What is required
After locating the line that holds "brown tile D2 level 1 -> cyan tile D2 level 1", output it and all following lines word for word, stopping only at the end of the data.

Study material

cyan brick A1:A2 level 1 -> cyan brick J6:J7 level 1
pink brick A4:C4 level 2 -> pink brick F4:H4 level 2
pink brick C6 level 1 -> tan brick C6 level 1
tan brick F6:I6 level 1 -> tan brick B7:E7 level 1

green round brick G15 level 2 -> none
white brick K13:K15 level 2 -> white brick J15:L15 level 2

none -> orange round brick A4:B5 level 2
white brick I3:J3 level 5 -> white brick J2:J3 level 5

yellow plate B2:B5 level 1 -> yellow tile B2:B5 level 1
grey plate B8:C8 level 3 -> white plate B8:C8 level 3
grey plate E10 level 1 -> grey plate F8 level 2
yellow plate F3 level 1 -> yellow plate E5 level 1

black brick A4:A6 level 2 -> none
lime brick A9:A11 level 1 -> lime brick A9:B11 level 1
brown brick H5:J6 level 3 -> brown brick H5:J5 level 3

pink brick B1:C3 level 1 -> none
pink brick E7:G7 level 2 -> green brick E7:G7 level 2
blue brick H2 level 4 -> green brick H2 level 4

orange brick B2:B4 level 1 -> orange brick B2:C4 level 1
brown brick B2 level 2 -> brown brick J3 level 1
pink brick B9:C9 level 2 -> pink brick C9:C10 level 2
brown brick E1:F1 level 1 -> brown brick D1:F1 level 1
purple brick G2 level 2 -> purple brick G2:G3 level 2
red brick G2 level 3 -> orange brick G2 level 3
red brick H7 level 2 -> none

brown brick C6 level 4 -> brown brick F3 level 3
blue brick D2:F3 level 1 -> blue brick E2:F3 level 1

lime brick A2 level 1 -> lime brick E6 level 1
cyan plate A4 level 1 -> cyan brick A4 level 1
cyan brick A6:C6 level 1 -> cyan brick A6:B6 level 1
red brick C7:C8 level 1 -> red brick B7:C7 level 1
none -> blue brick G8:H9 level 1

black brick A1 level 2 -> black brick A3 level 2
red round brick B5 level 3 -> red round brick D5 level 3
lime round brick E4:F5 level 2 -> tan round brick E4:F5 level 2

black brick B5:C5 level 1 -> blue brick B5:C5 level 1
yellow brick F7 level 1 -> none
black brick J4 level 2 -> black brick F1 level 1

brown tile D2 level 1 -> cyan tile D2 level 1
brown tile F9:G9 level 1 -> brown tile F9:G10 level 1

Solution to the exercise
brown tile D2 level 1 -> cyan tile D2 level 1
brown tile F9:G9 level 1 -> brown tile F9:G10 level 1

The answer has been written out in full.